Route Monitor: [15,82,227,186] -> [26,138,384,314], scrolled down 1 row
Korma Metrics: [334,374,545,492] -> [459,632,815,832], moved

==

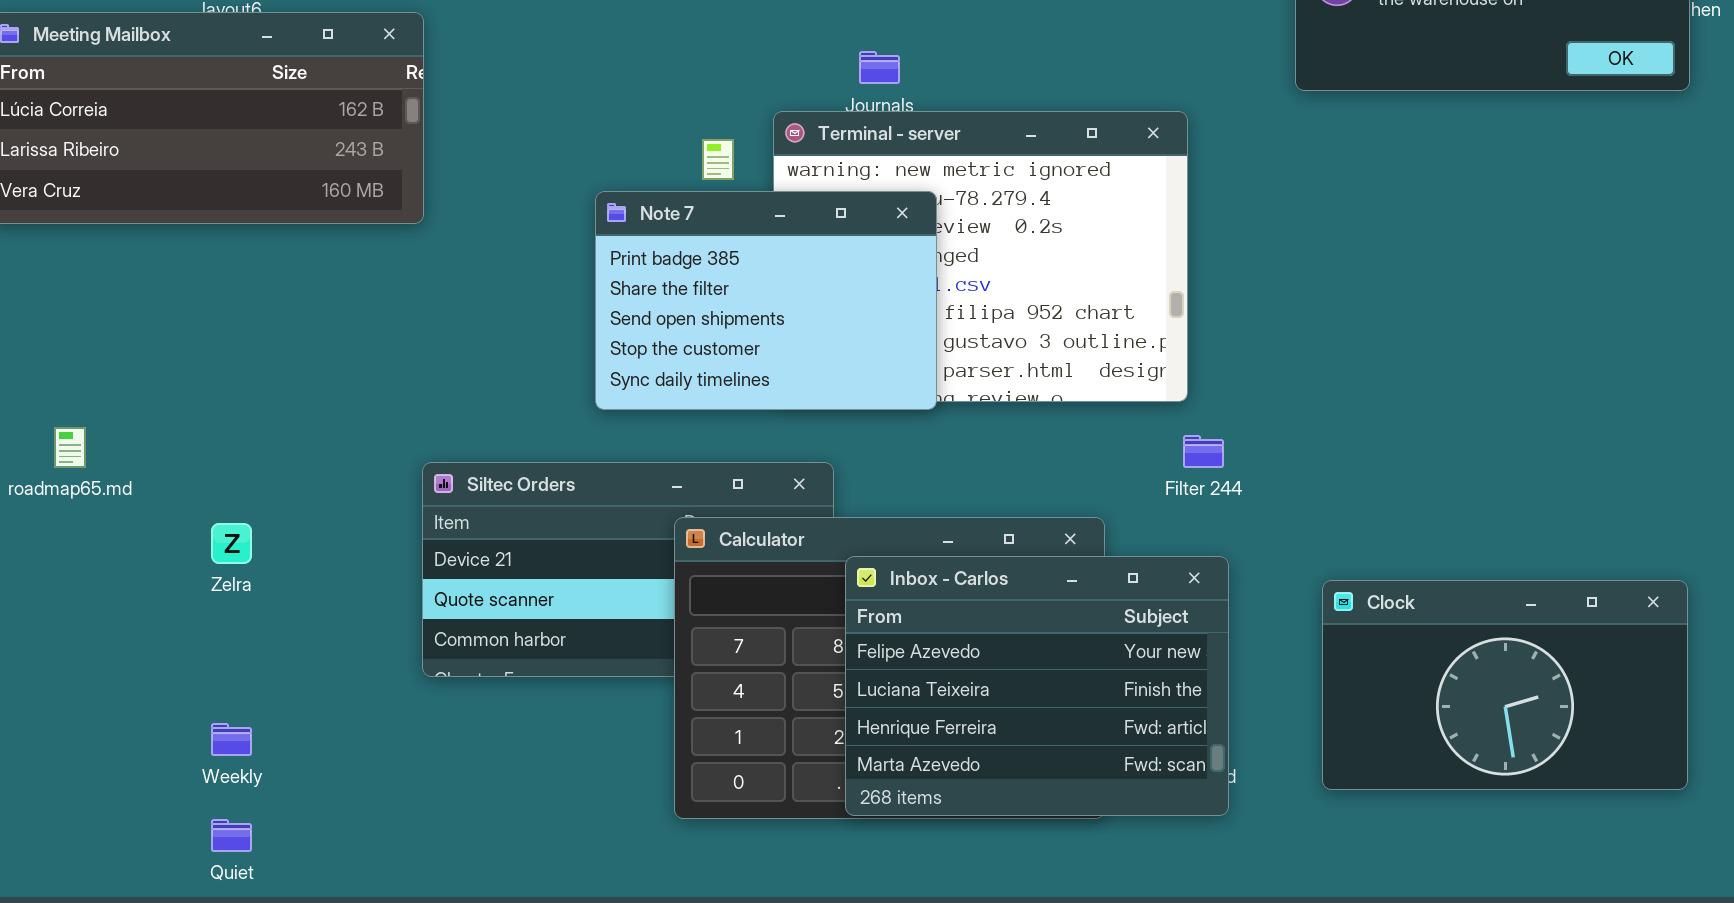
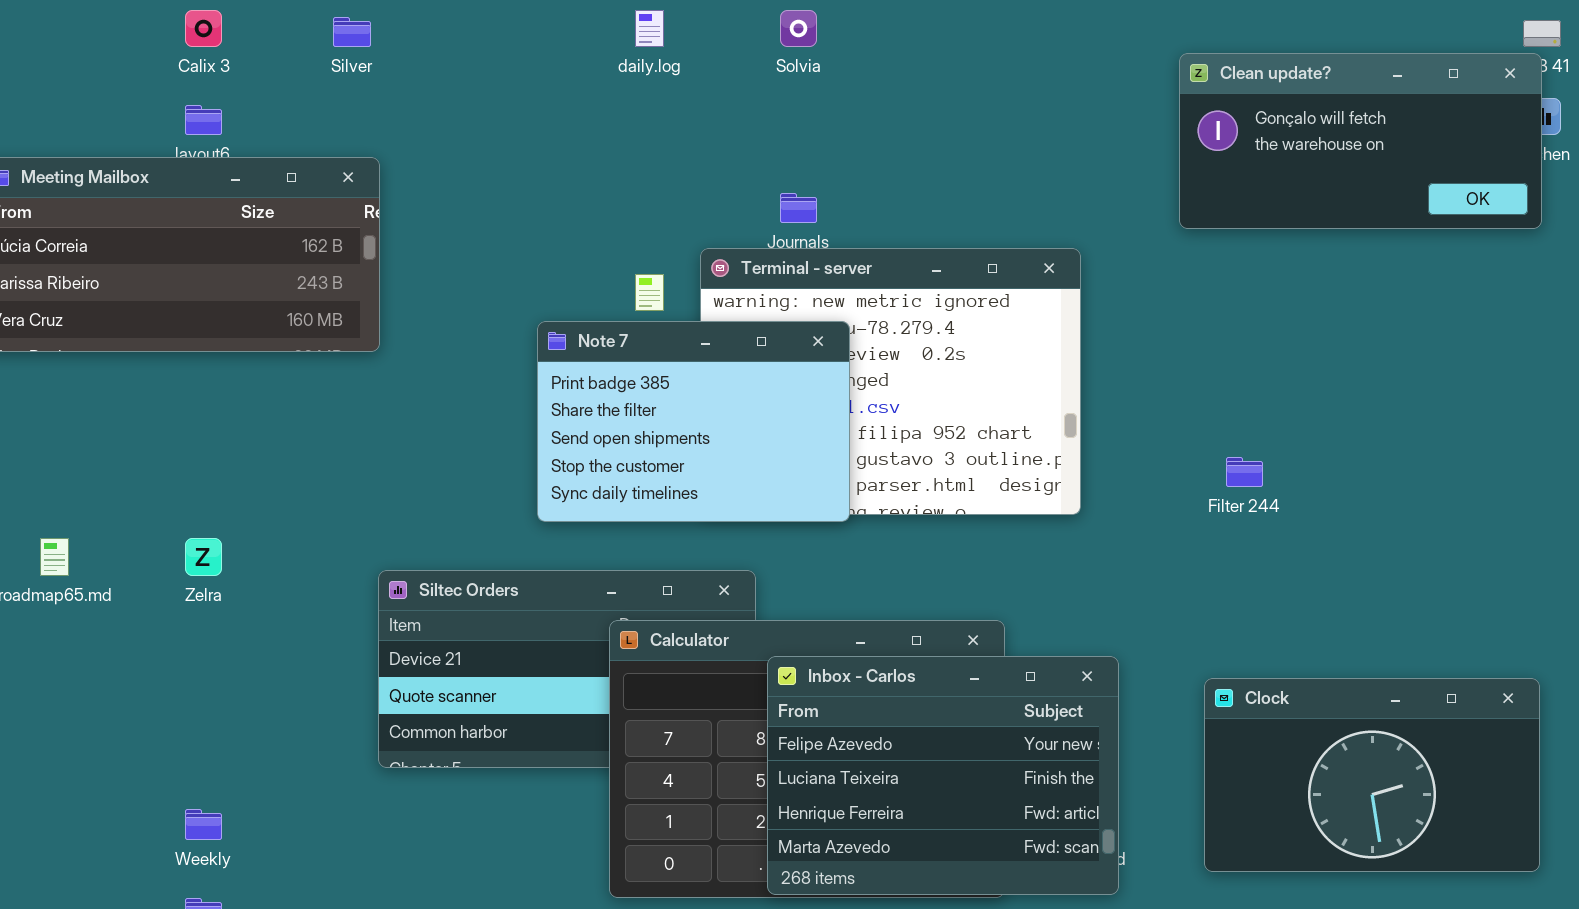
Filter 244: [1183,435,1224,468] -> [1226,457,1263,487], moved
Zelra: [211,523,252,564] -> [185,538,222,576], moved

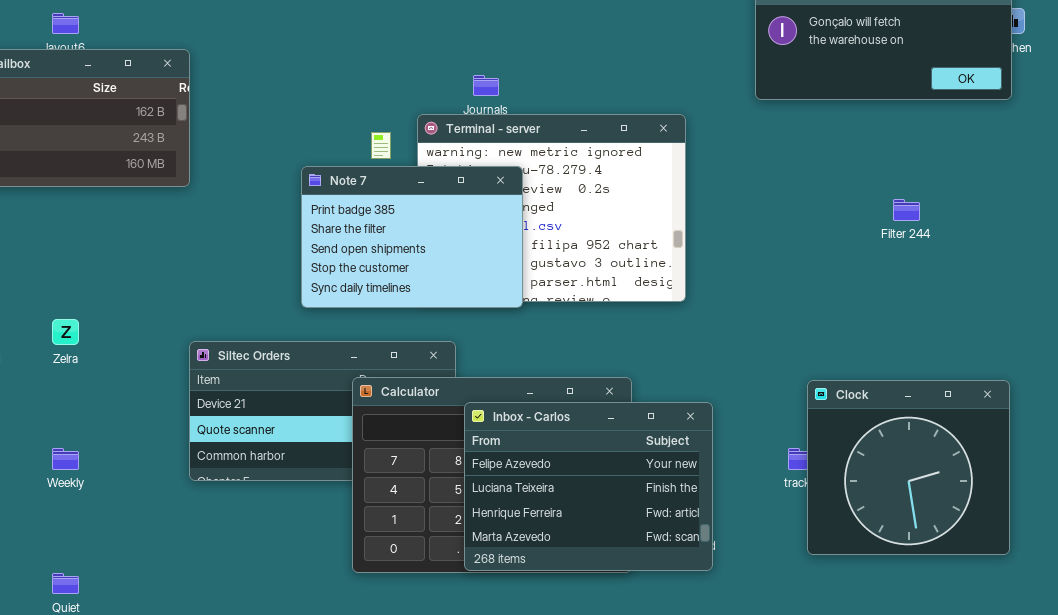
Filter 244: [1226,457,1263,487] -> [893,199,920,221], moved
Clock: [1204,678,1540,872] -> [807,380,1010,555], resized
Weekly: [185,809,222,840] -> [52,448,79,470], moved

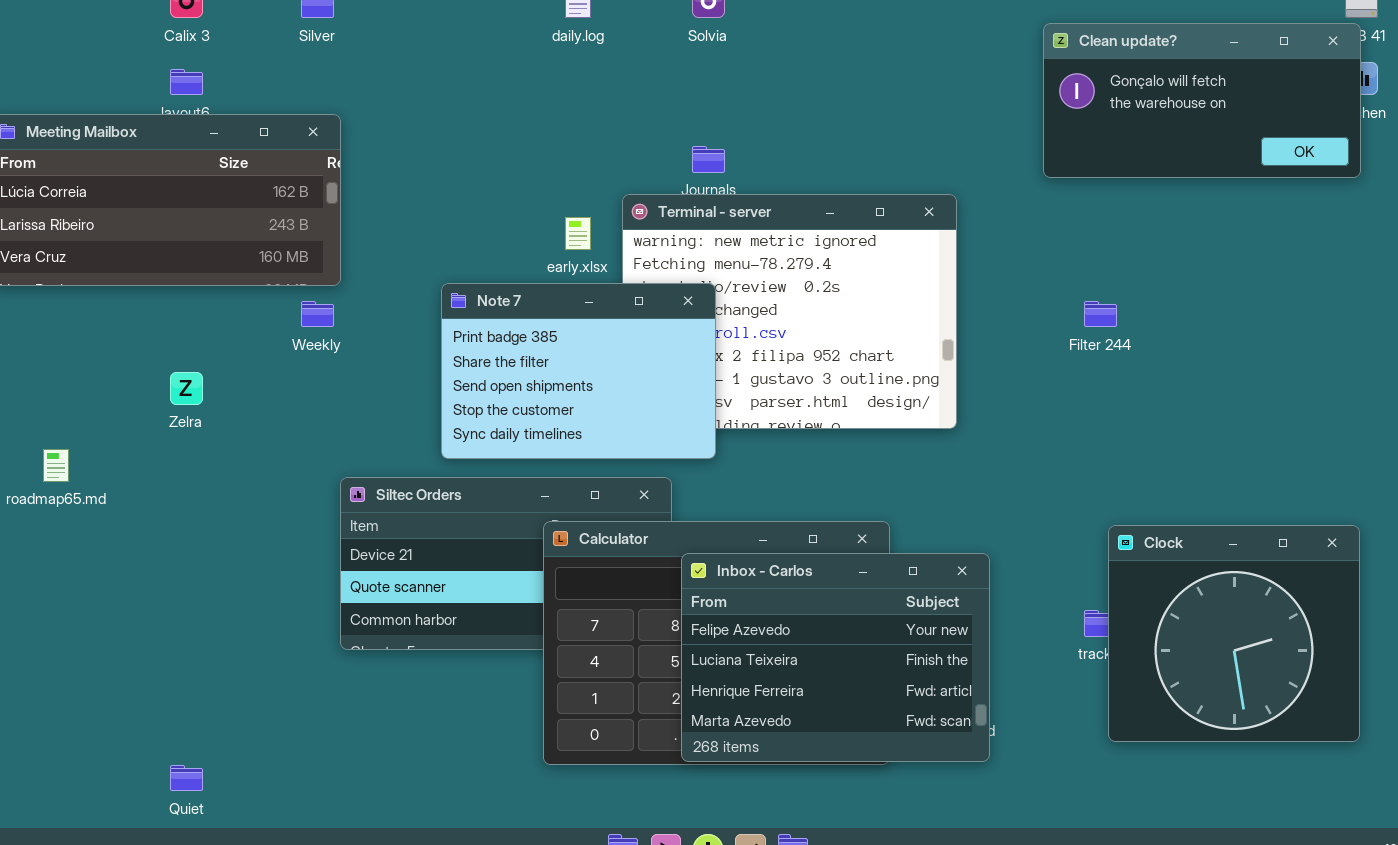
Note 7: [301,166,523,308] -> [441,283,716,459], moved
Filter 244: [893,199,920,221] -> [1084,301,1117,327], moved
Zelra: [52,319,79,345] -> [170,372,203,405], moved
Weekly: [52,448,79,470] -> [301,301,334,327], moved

[TASK INSTRUCTIONS] Exact copy, pictures excluded: every line above from the one containing "Zelra: [211,523,252,564] ->" to the one containing "Weekly: [52,448,79,470] ->", inclusive, and nothing more.

[ANSWER BOX]
Zelra: [211,523,252,564] -> [185,538,222,576], moved

Filter 244: [1226,457,1263,487] -> [893,199,920,221], moved
Clock: [1204,678,1540,872] -> [807,380,1010,555], resized
Weekly: [185,809,222,840] -> [52,448,79,470], moved

Note 7: [301,166,523,308] -> [441,283,716,459], moved
Filter 244: [893,199,920,221] -> [1084,301,1117,327], moved
Zelra: [52,319,79,345] -> [170,372,203,405], moved
Weekly: [52,448,79,470] -> [301,301,334,327], moved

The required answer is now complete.